◆ **TASK INPUTS**:
----------------------------------------

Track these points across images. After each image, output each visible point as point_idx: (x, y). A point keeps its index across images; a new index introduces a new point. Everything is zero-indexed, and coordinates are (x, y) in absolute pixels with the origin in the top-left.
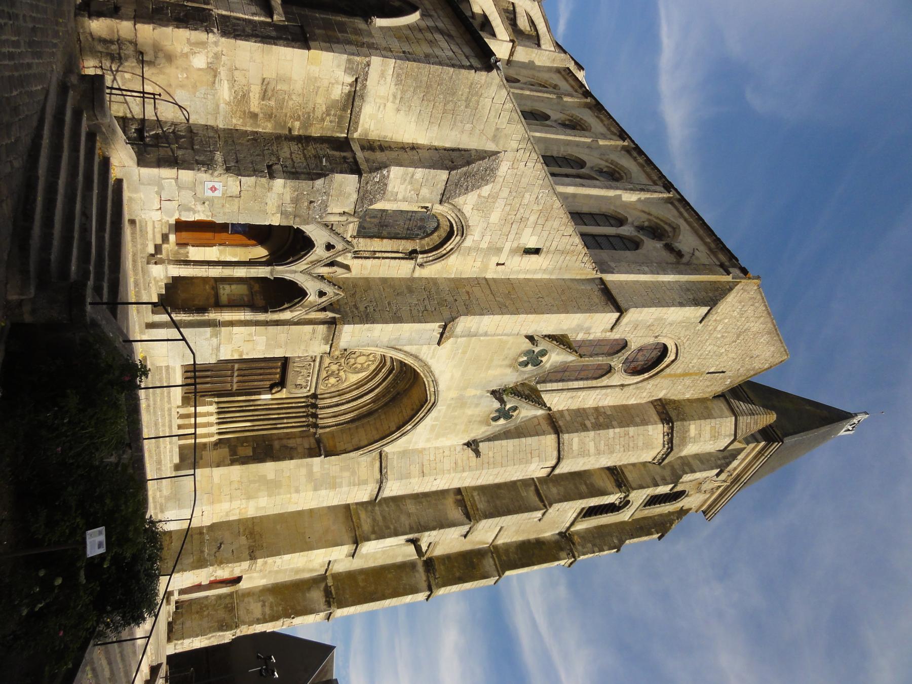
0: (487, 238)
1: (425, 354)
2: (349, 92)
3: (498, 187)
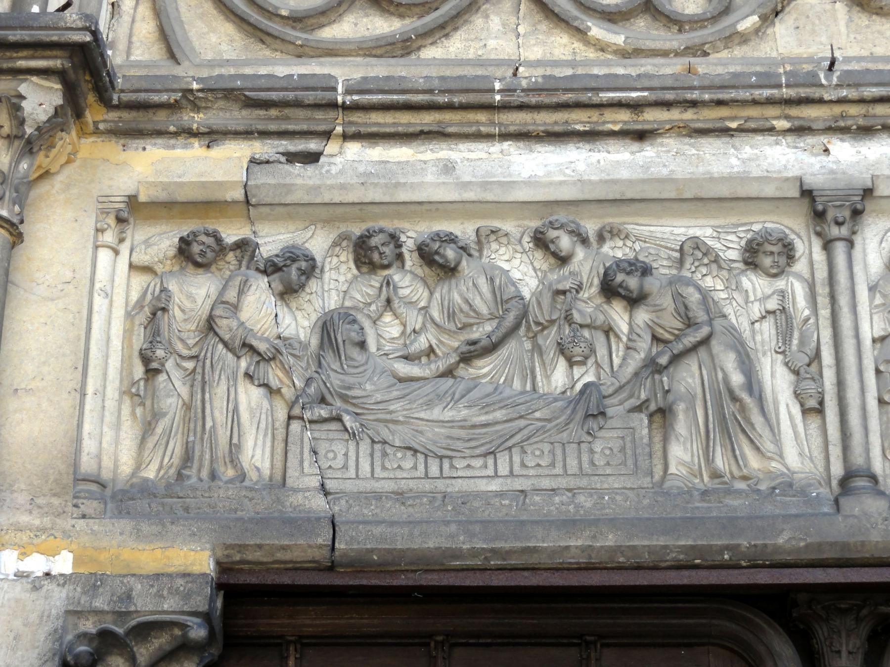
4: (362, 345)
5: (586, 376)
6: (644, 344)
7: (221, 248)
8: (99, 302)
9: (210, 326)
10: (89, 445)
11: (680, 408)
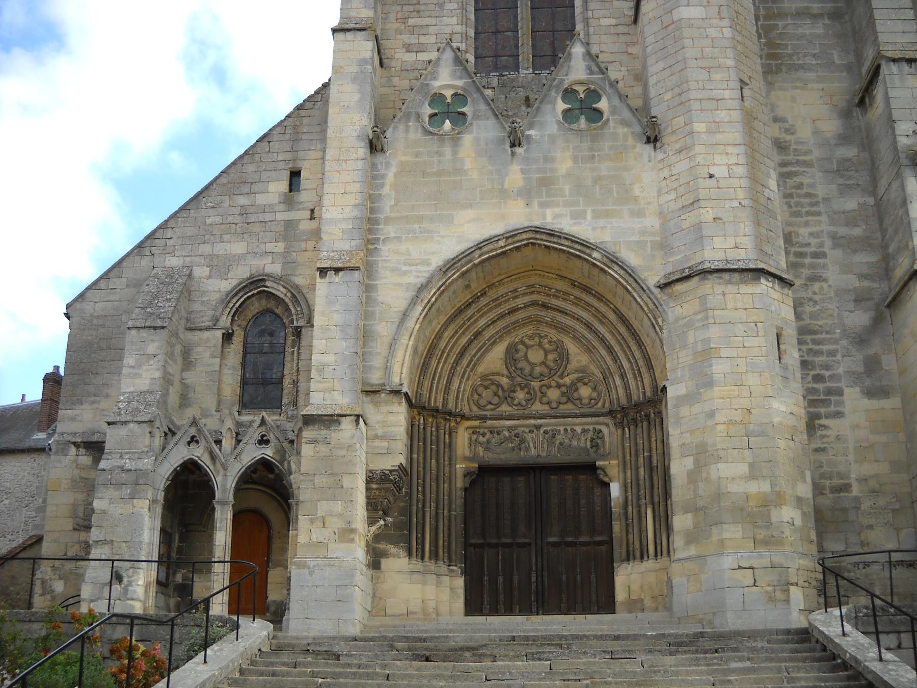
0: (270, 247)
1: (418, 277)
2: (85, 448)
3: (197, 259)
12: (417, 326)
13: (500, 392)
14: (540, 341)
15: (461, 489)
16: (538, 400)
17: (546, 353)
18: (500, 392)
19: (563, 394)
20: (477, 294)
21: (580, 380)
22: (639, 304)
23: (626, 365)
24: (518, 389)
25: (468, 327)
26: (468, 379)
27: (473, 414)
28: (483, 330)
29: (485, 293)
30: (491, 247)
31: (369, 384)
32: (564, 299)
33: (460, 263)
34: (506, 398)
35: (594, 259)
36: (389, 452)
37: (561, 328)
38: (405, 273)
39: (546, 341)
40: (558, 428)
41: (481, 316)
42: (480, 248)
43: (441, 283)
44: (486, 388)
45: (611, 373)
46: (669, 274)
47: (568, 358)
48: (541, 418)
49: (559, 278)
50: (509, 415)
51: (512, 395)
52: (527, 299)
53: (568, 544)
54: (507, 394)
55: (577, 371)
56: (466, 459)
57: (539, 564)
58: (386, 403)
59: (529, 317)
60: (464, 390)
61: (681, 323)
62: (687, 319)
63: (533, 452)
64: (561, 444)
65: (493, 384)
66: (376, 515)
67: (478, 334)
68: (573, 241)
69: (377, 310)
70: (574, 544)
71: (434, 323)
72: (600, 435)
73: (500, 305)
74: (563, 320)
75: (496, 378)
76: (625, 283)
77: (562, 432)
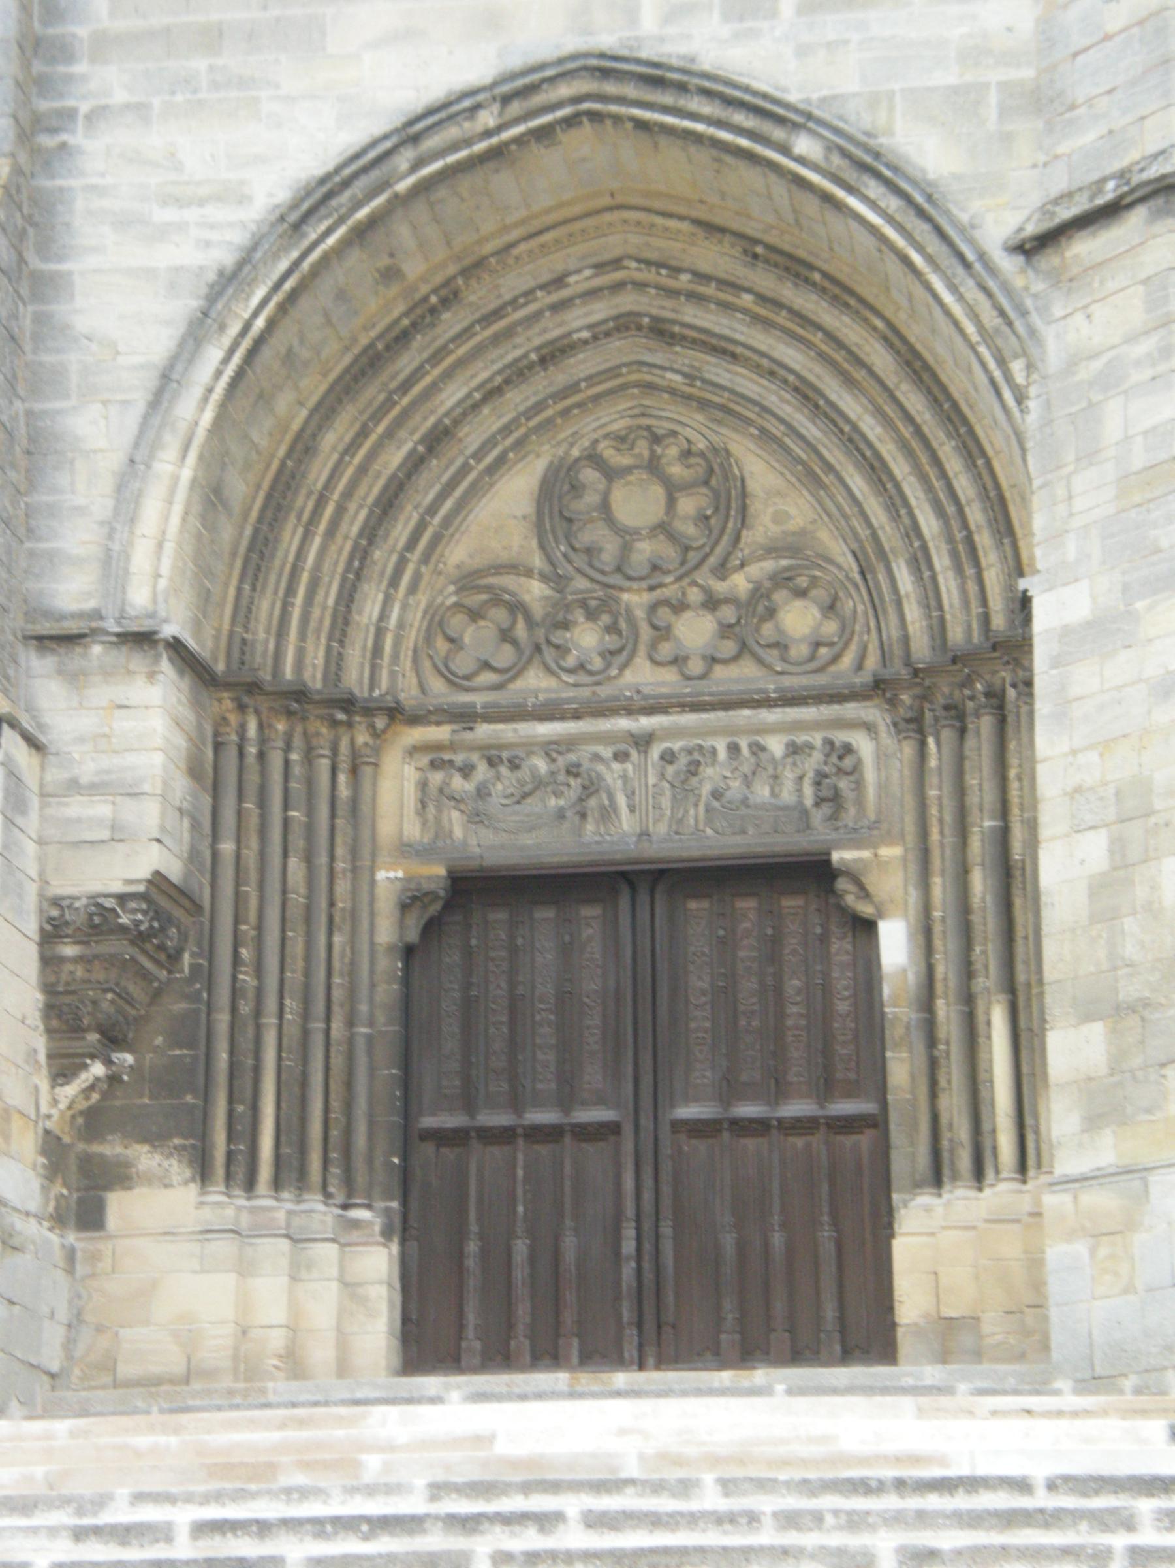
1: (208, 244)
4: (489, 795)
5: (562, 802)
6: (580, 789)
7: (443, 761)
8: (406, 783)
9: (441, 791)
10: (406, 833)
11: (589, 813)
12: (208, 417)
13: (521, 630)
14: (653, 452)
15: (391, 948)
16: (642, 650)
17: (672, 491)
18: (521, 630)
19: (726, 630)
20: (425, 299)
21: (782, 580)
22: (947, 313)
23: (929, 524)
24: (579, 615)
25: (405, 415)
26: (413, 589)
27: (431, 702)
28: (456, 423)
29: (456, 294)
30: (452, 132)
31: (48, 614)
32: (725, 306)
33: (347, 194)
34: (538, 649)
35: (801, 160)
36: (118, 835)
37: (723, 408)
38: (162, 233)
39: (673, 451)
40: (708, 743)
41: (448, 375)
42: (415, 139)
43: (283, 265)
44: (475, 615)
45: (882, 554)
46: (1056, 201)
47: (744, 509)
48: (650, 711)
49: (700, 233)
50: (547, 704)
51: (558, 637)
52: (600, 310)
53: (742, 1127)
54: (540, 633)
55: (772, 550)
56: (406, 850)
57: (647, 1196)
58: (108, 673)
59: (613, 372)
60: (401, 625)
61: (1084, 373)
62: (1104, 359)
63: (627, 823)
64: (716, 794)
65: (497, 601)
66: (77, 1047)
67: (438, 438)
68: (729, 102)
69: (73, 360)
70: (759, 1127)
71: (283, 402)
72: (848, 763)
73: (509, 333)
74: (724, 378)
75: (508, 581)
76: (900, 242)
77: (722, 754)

----------------------------------------

◆ **BRIEF**: Express the stretch of the records from the line that contains "12: (417, 326)" through the line that contains "32: (564, 299)", both included, as a JSON list of strings with one string per line and blank lines left out.

◆ **SOLUTION**:
[
  "12: (417, 326)",
  "13: (500, 392)",
  "14: (540, 341)",
  "15: (461, 489)",
  "16: (538, 400)",
  "17: (546, 353)",
  "18: (500, 392)",
  "19: (563, 394)",
  "20: (477, 294)",
  "21: (580, 380)",
  "22: (639, 304)",
  "23: (626, 365)",
  "24: (518, 389)",
  "25: (468, 327)",
  "26: (468, 379)",
  "27: (473, 414)",
  "28: (483, 330)",
  "29: (485, 293)",
  "30: (491, 247)",
  "31: (369, 384)",
  "32: (564, 299)"
]